### Input data
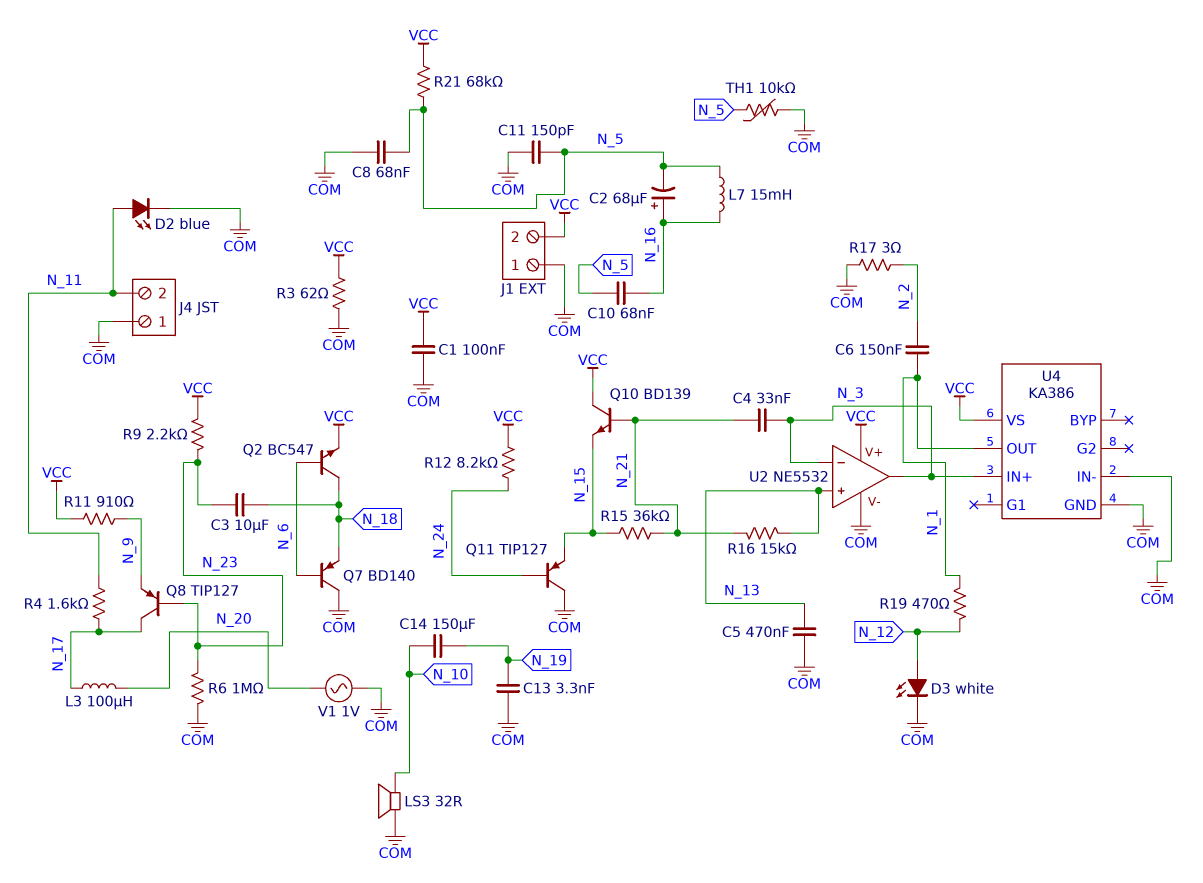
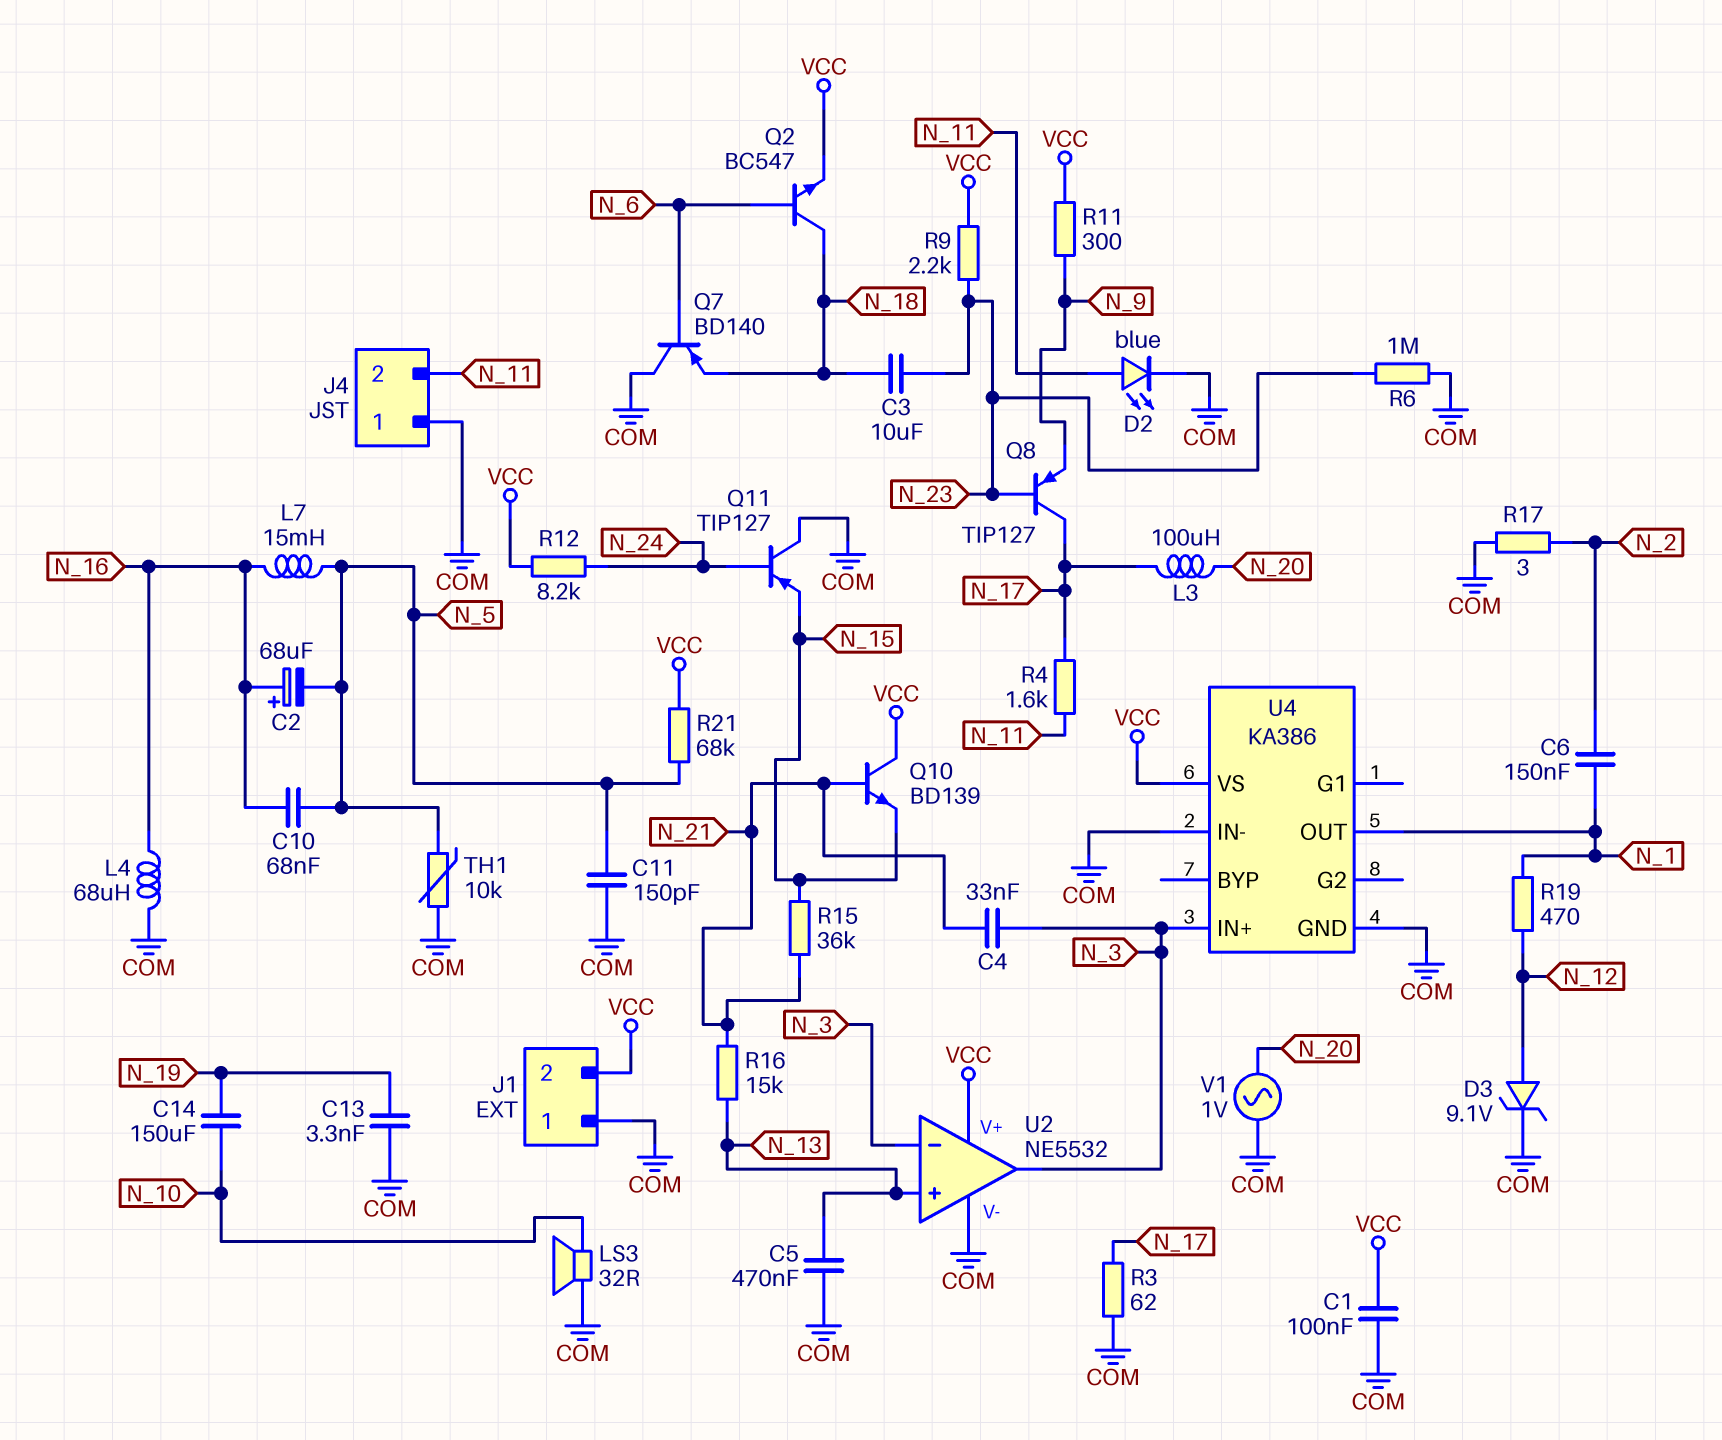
C8: 68nF (COM, N_5) -> none
D3: LED white (A N_12, K COM) -> zener 9.1V (A N_12, K COM)
L4: none -> 68uH (COM, N_16)
R3: 62 (COM, VCC) -> 62 (COM, N_17)
R11: 910 (N_9, VCC) -> 300 (N_9, VCC)

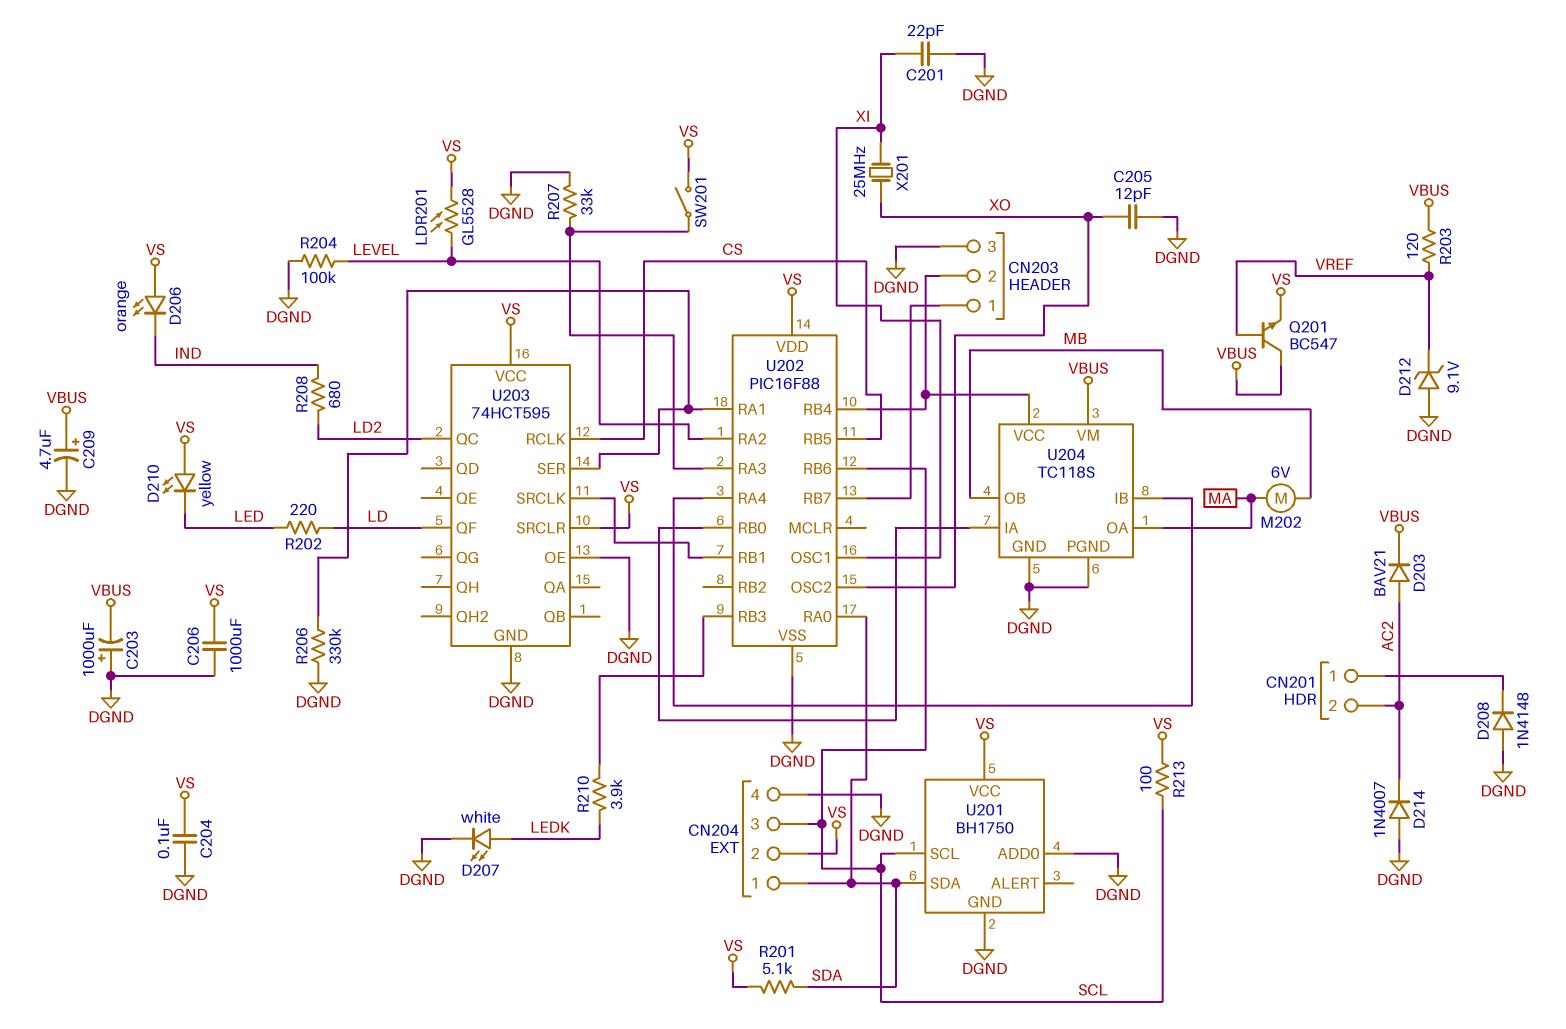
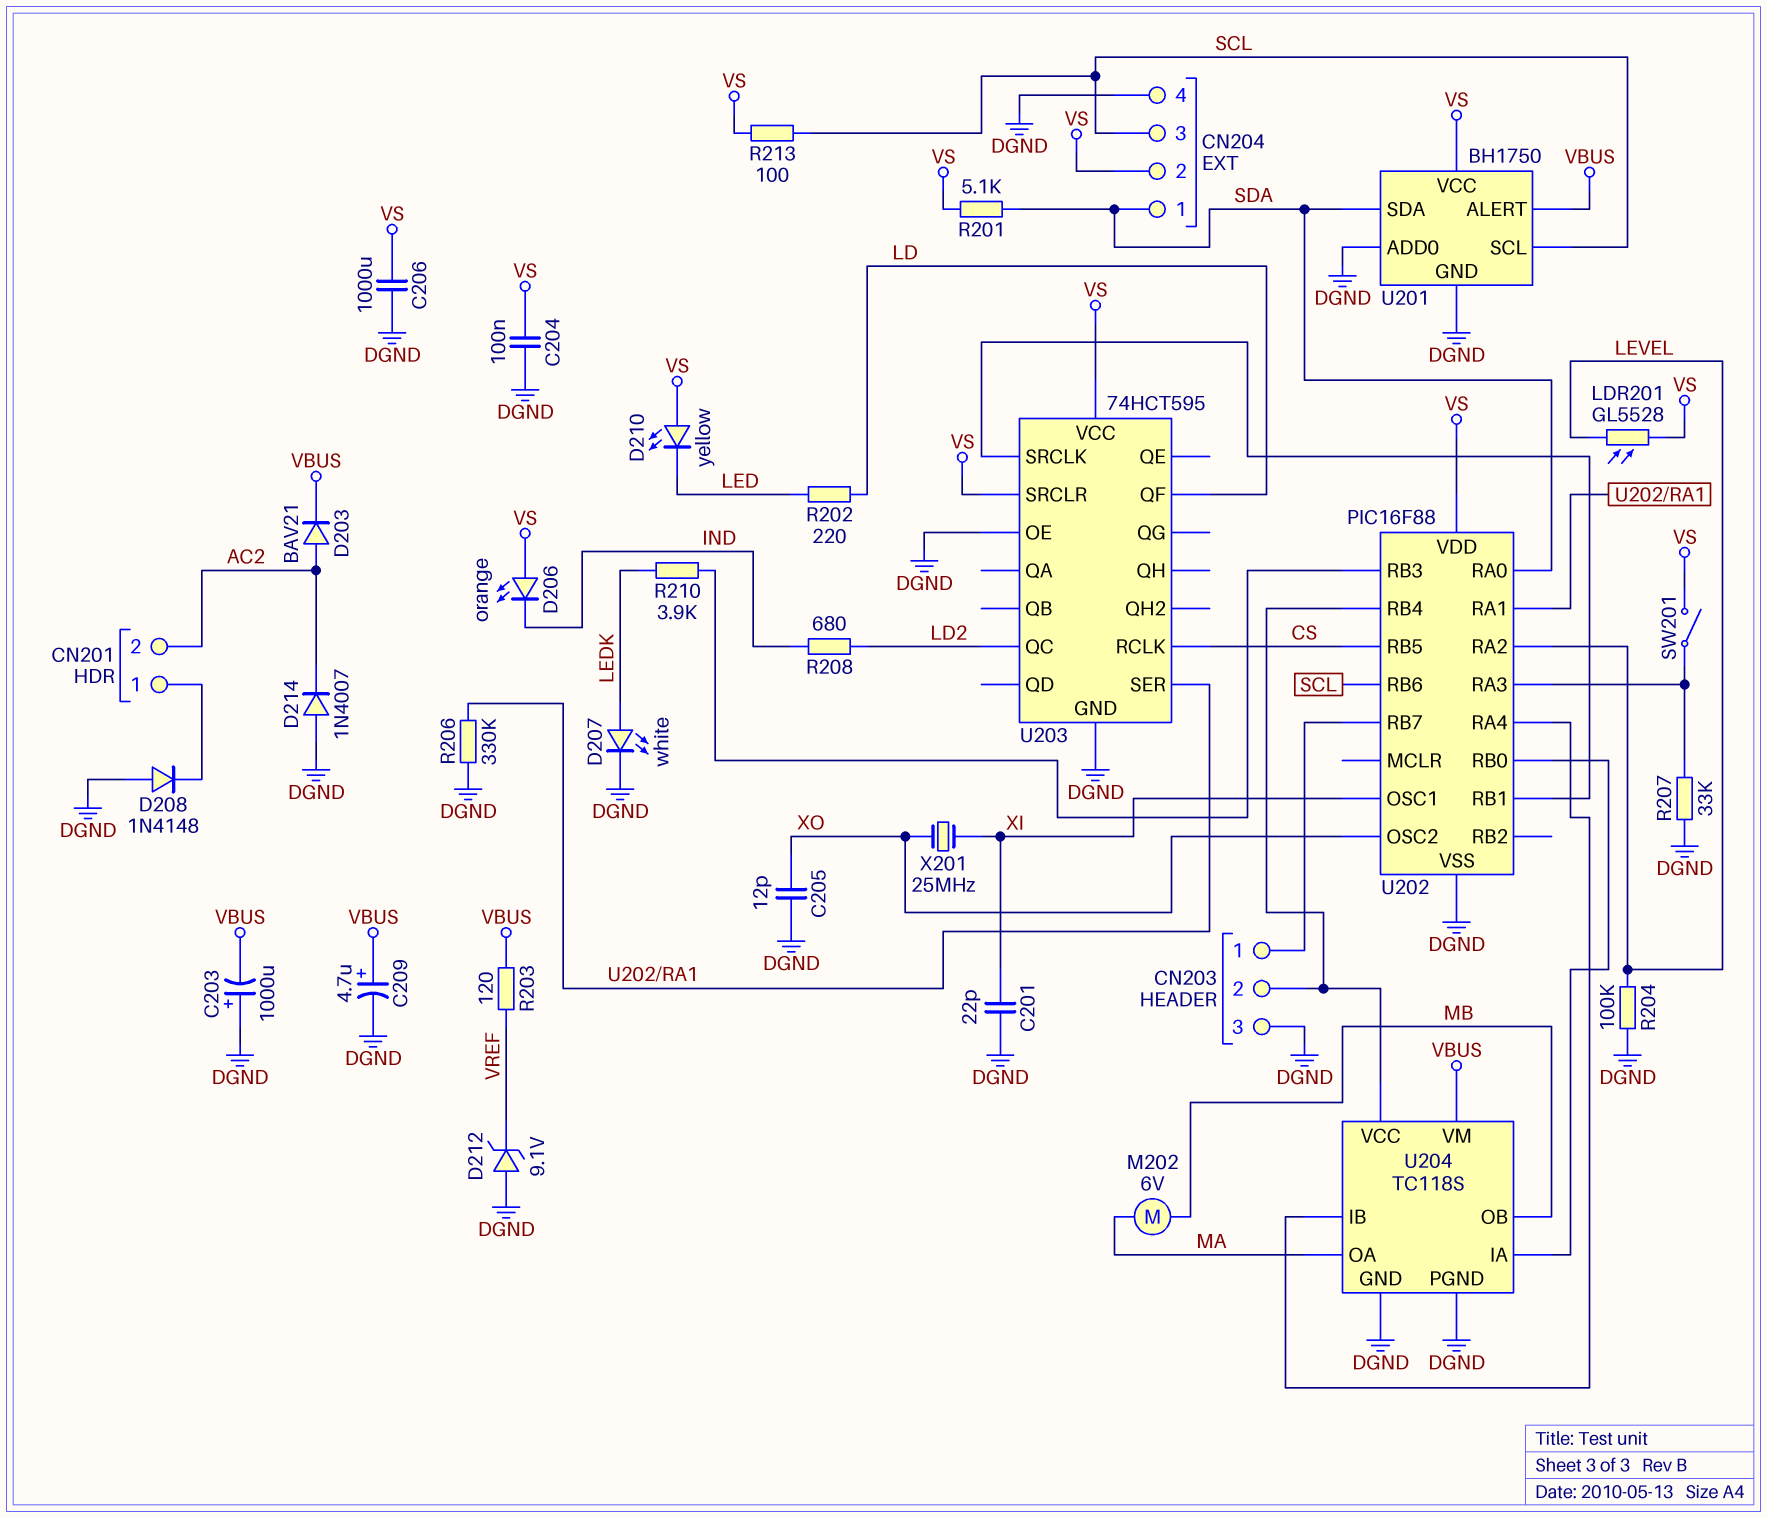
Q201: NPN BC547 (B VREF, C VBUS, E VS) -> none
U201 pin ALERT: none -> VBUS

### Problem details
Among the lines of the material, find those holding the word "VBUS" and return them.

### Response below
Q201: NPN BC547 (B VREF, C VBUS, E VS) -> none
U201 pin ALERT: none -> VBUS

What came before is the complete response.